**WORK TASK:** Only an exact copy of the lines beginning at the one that contains "U5 pin PC5: DGND -> none" and ending at the last line of the records below counts as the answer.

**Change listing data:**
:::::

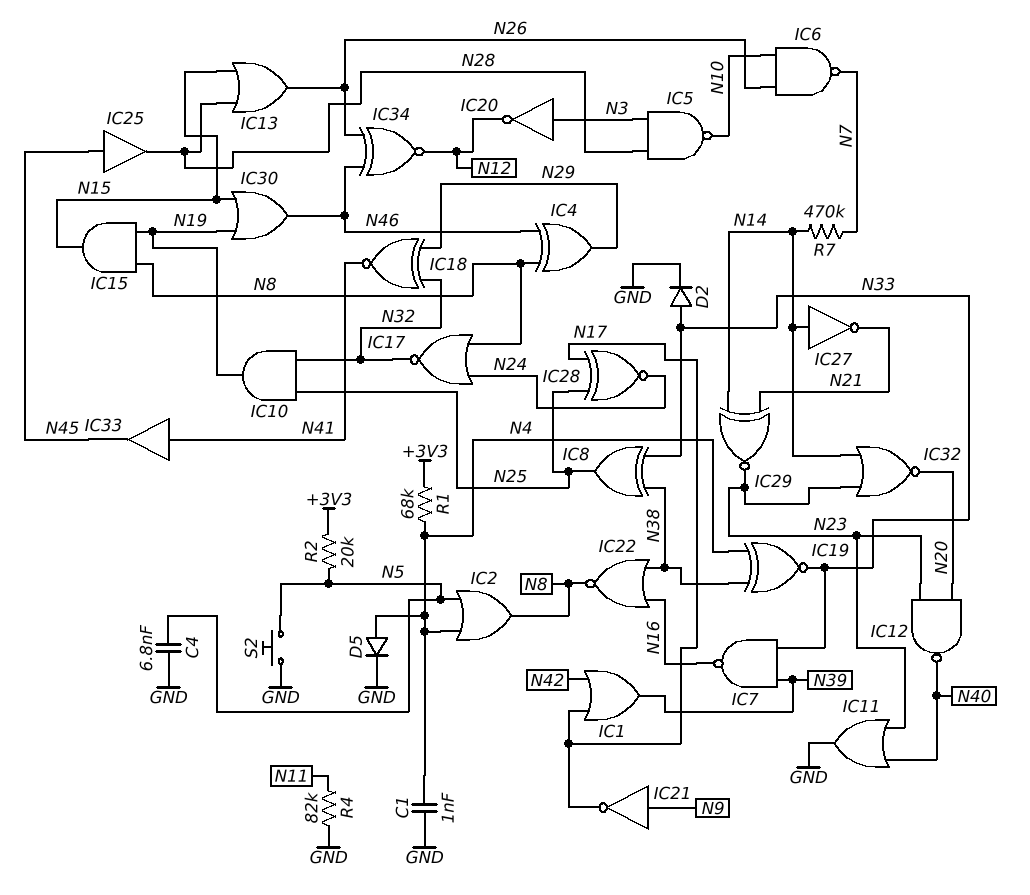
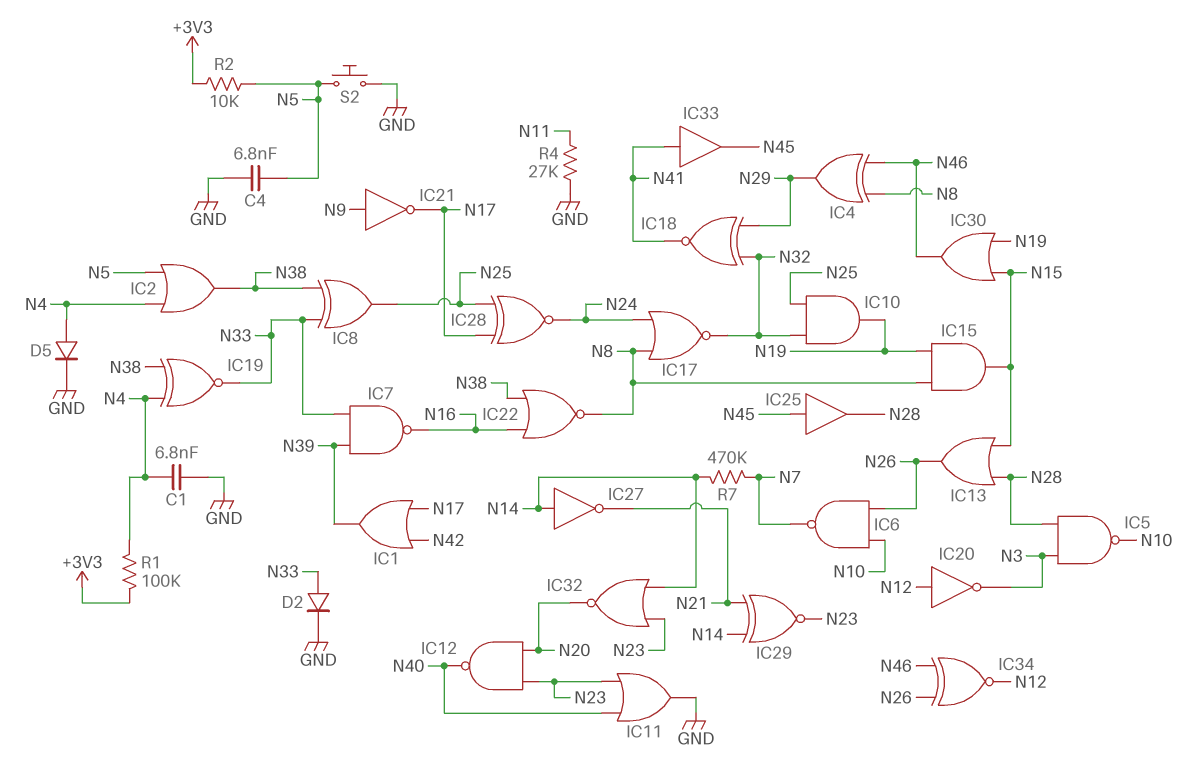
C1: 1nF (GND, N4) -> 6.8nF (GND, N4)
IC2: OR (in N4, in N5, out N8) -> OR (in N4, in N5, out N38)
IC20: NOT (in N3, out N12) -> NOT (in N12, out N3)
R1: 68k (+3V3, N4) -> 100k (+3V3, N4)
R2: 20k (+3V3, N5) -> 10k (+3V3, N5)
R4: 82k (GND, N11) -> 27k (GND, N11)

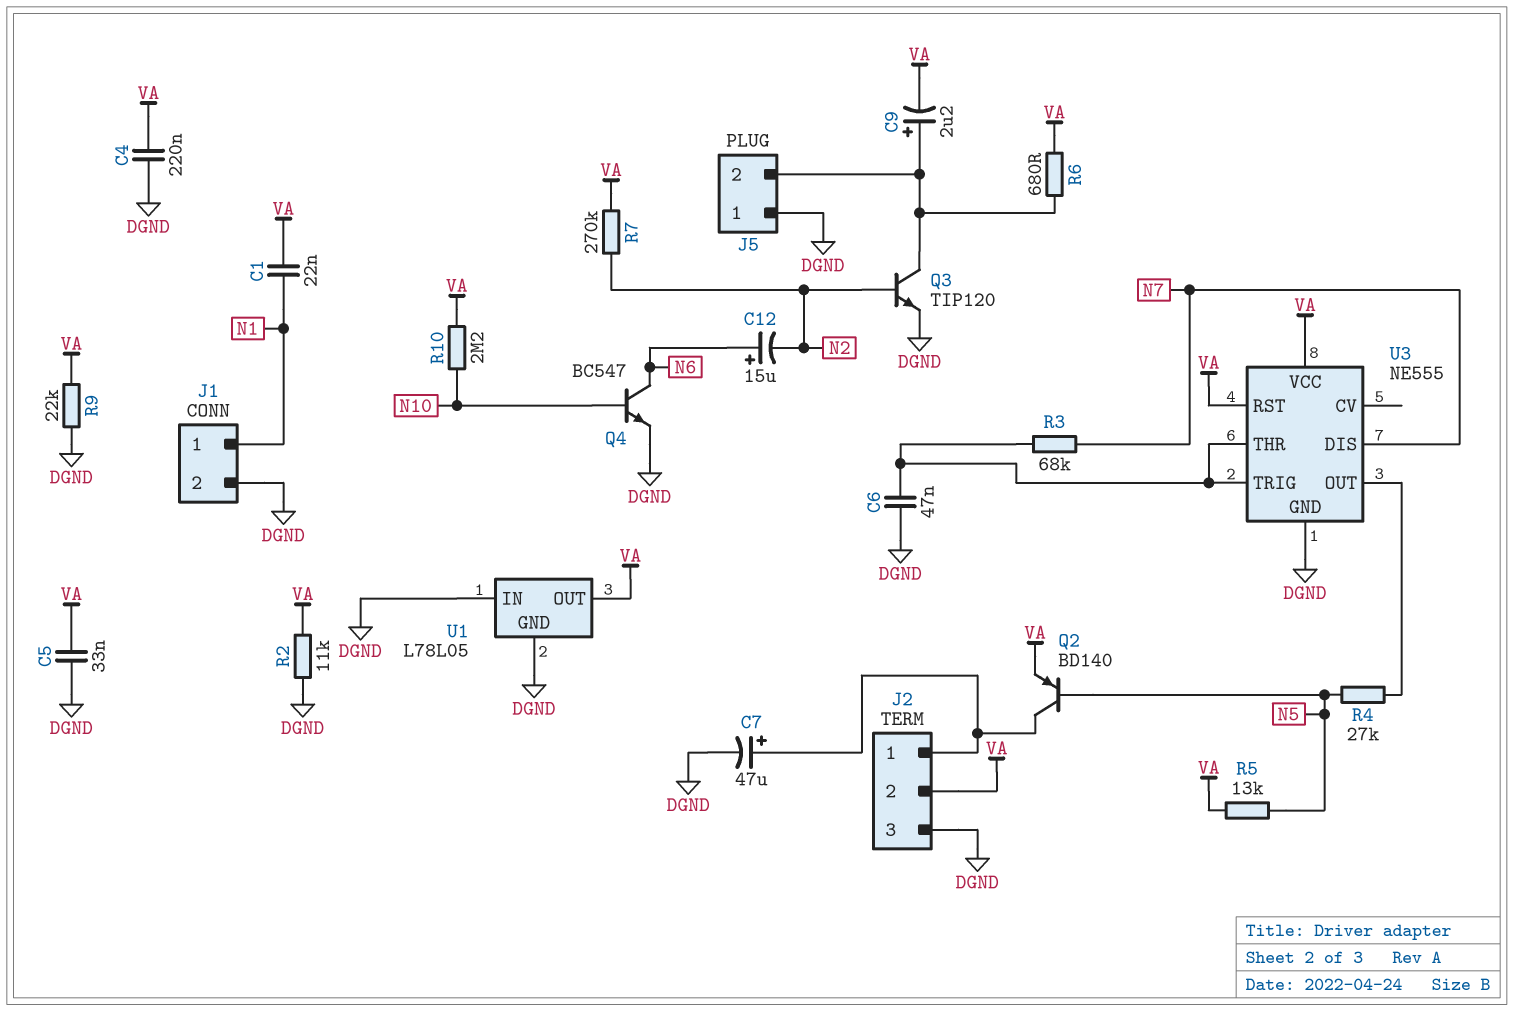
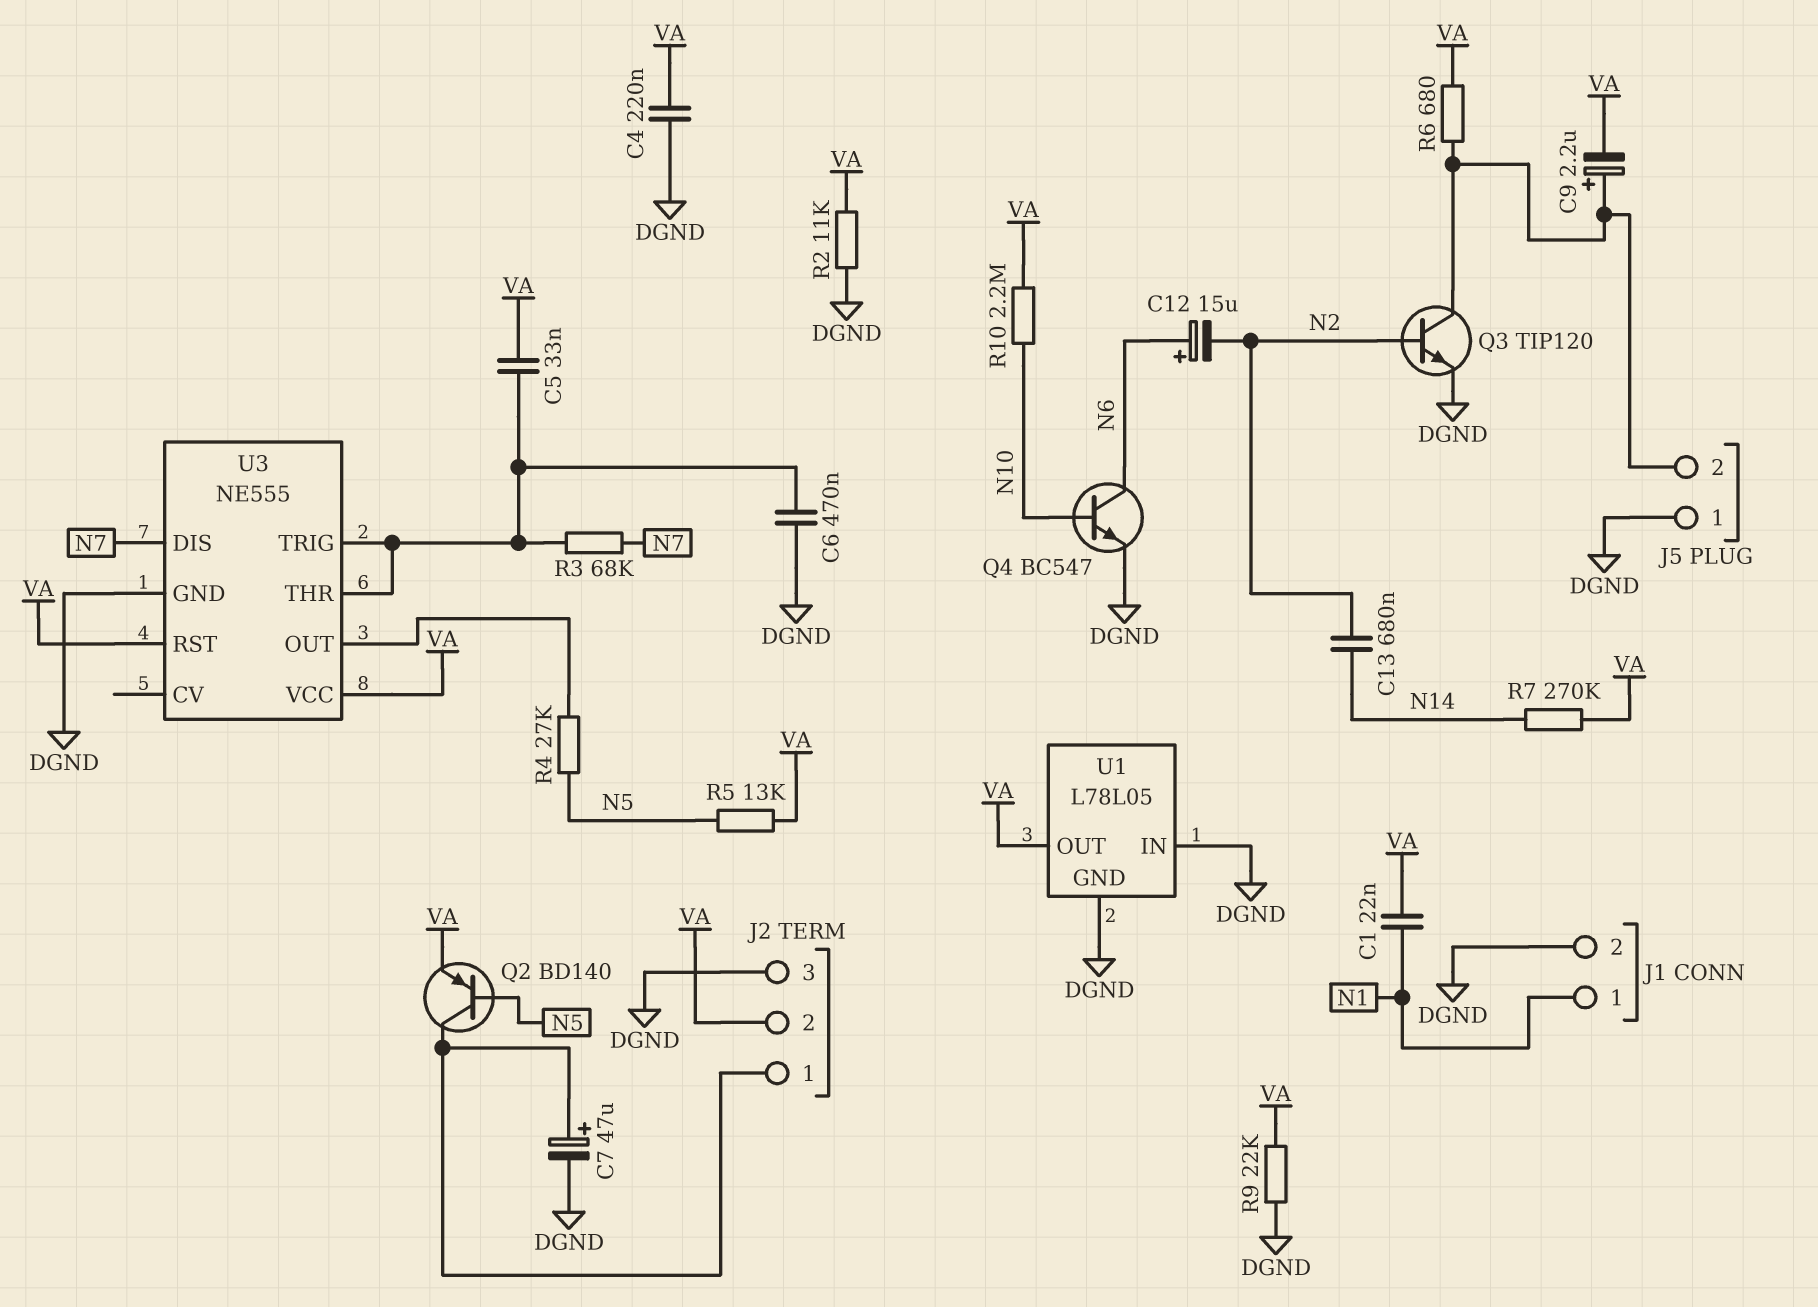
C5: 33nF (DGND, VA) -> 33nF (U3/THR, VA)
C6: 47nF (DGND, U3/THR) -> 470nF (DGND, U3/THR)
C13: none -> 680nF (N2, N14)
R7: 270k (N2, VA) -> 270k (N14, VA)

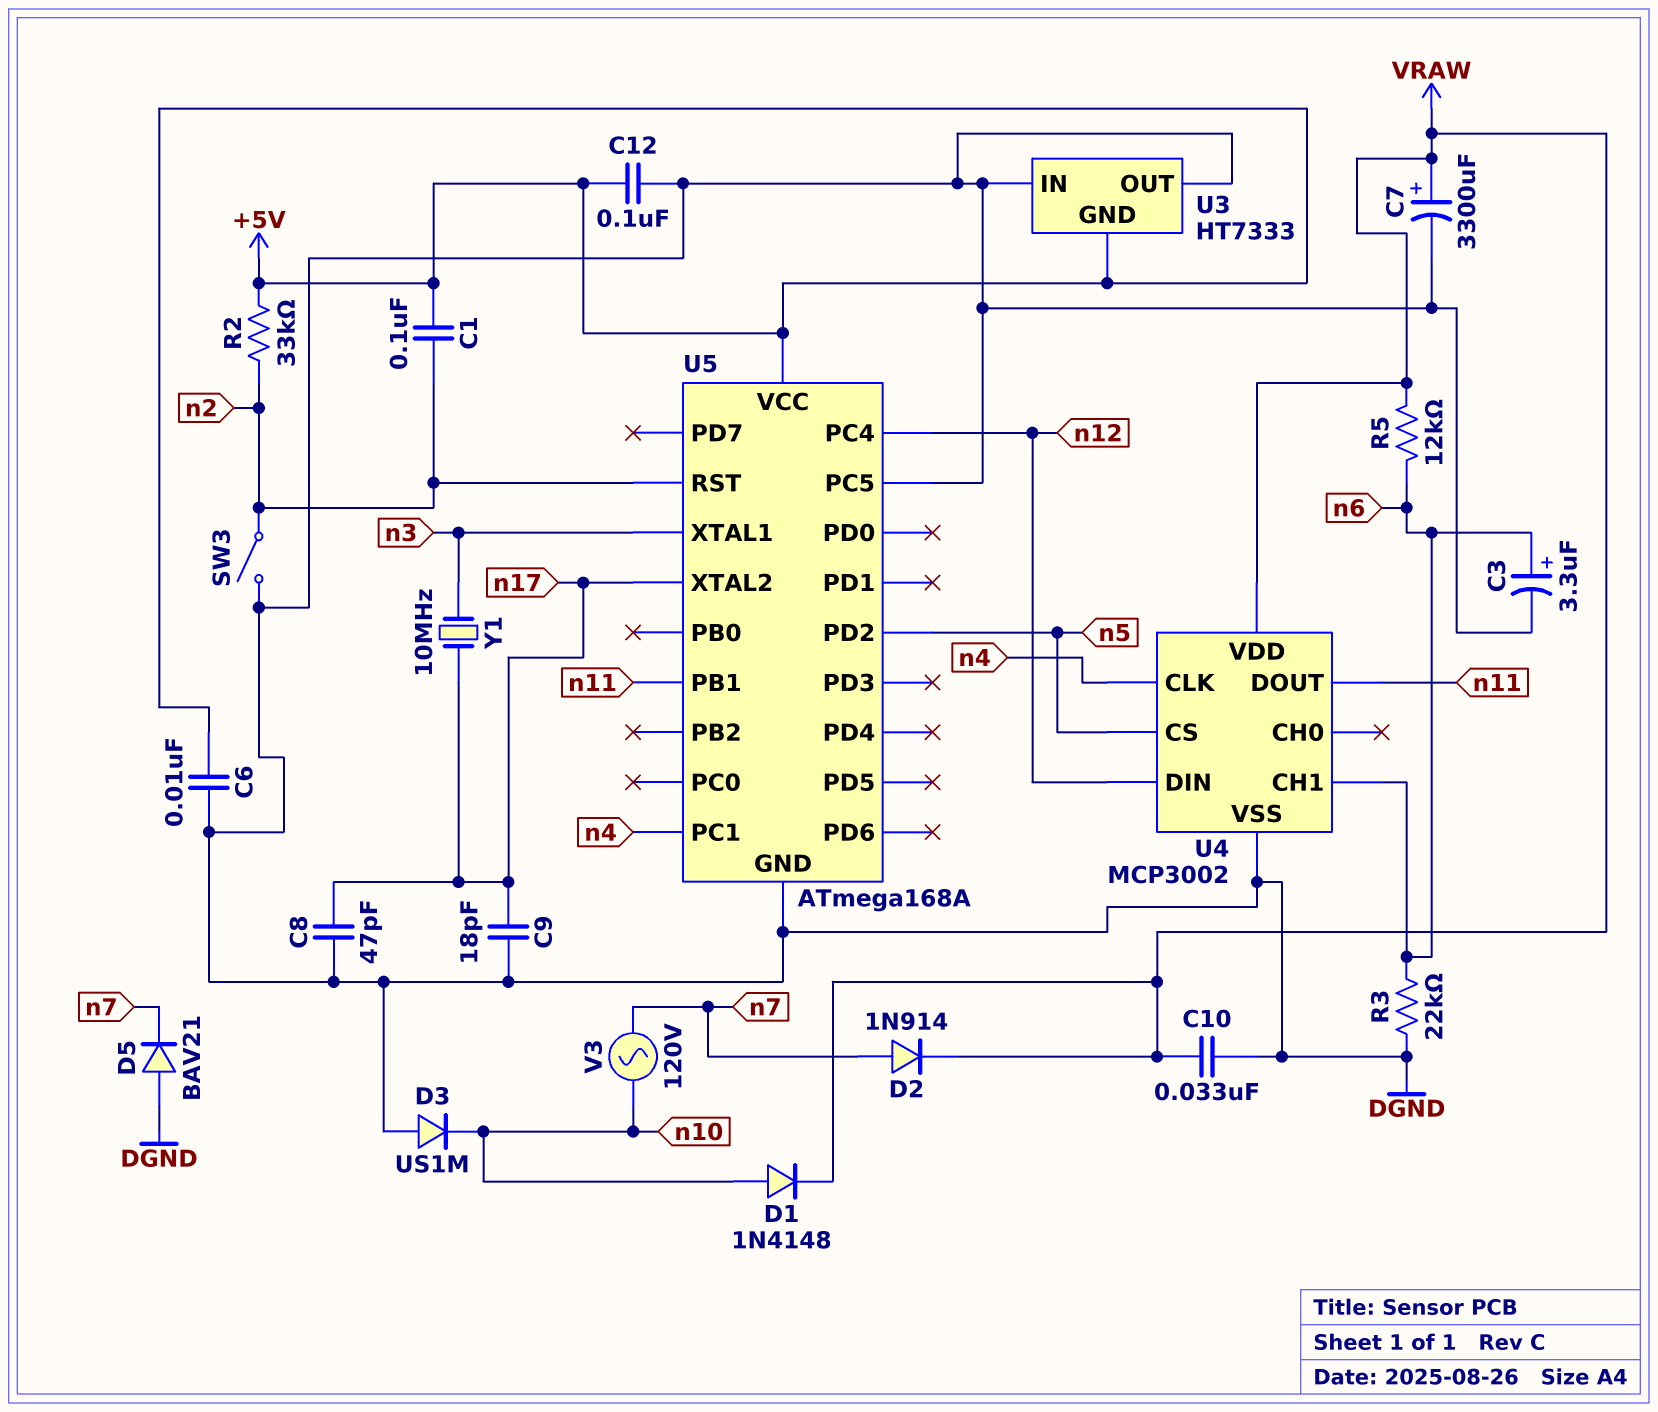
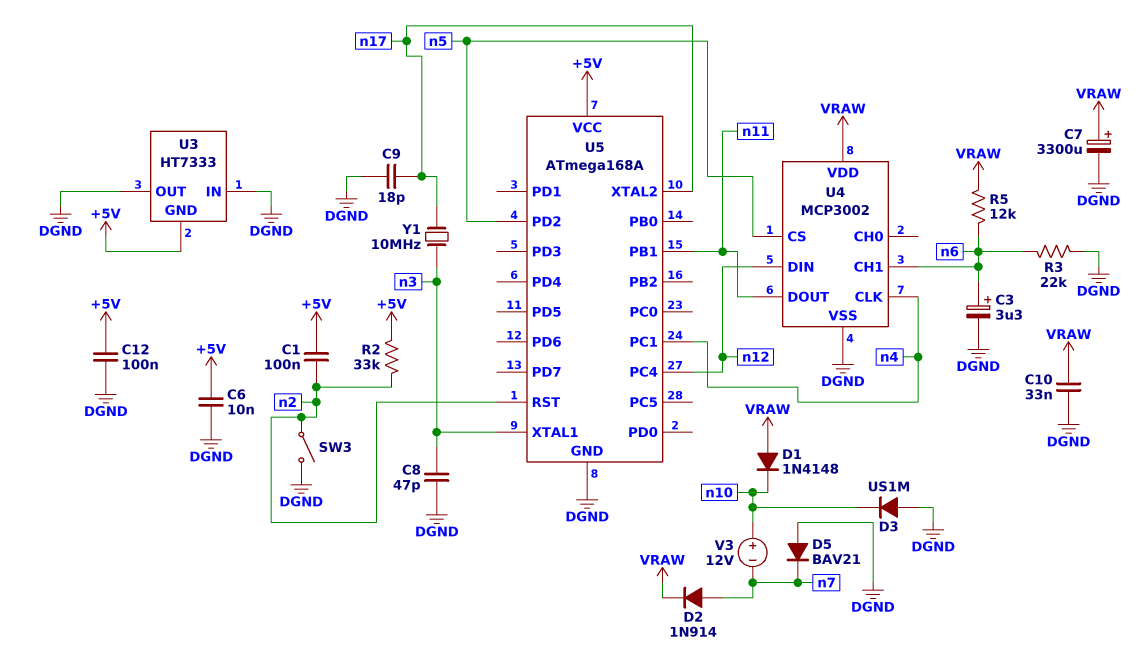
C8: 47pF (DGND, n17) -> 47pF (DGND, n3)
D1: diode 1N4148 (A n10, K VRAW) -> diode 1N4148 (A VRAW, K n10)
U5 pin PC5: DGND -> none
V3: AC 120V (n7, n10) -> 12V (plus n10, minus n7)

:::::

**RESULT OF THE TASK:**
U5 pin PC5: DGND -> none
V3: AC 120V (n7, n10) -> 12V (plus n10, minus n7)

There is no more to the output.